++++ Provided data ++++

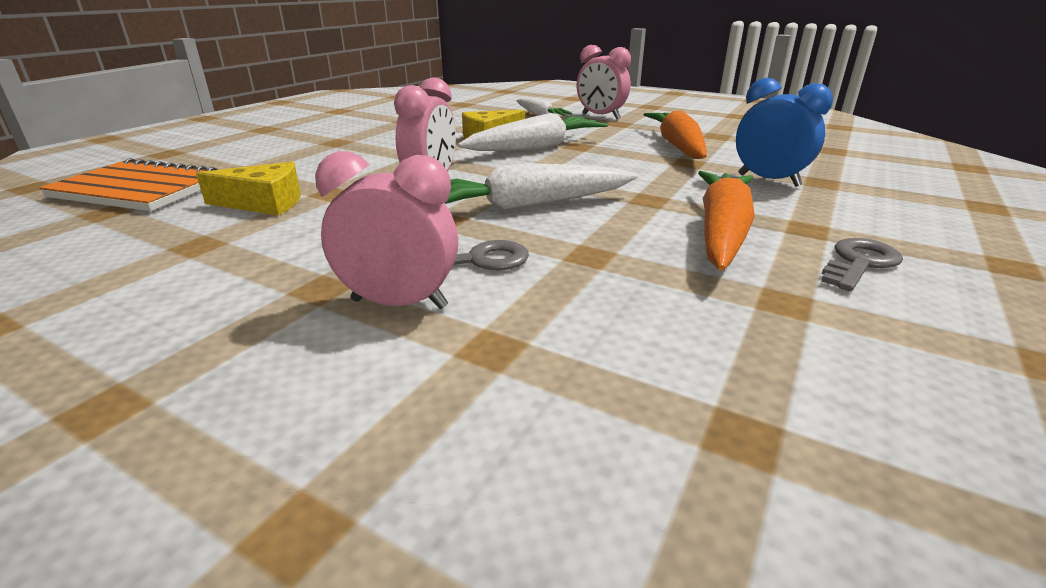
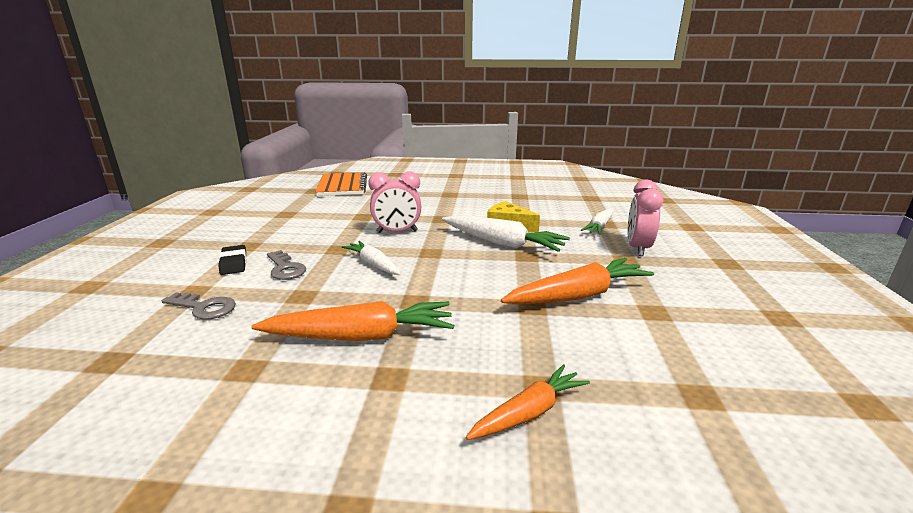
camera: 65 degrees right, 5 degrees down
yellow cheese [196,162,301,215] -> none
pink clock [315,151,458,309] -> black eraser [218,245,247,275]
white carrot [445,163,638,211] -> white carrot [342,241,401,275], size x0.61
blue clock [736,78,833,187] -> none
grey key [821,238,903,291] -> grey key moved to [162,293,236,319]
none -> orange carrot [466,364,590,440]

++++

■ Task requirements:
Down to the last line, print the material exactly, but not its pictures.

■ Task solution:
camera: 65 degrees right, 5 degrees down
yellow cheese [196,162,301,215] -> none
pink clock [315,151,458,309] -> black eraser [218,245,247,275]
white carrot [445,163,638,211] -> white carrot [342,241,401,275], size x0.61
blue clock [736,78,833,187] -> none
grey key [821,238,903,291] -> grey key moved to [162,293,236,319]
none -> orange carrot [466,364,590,440]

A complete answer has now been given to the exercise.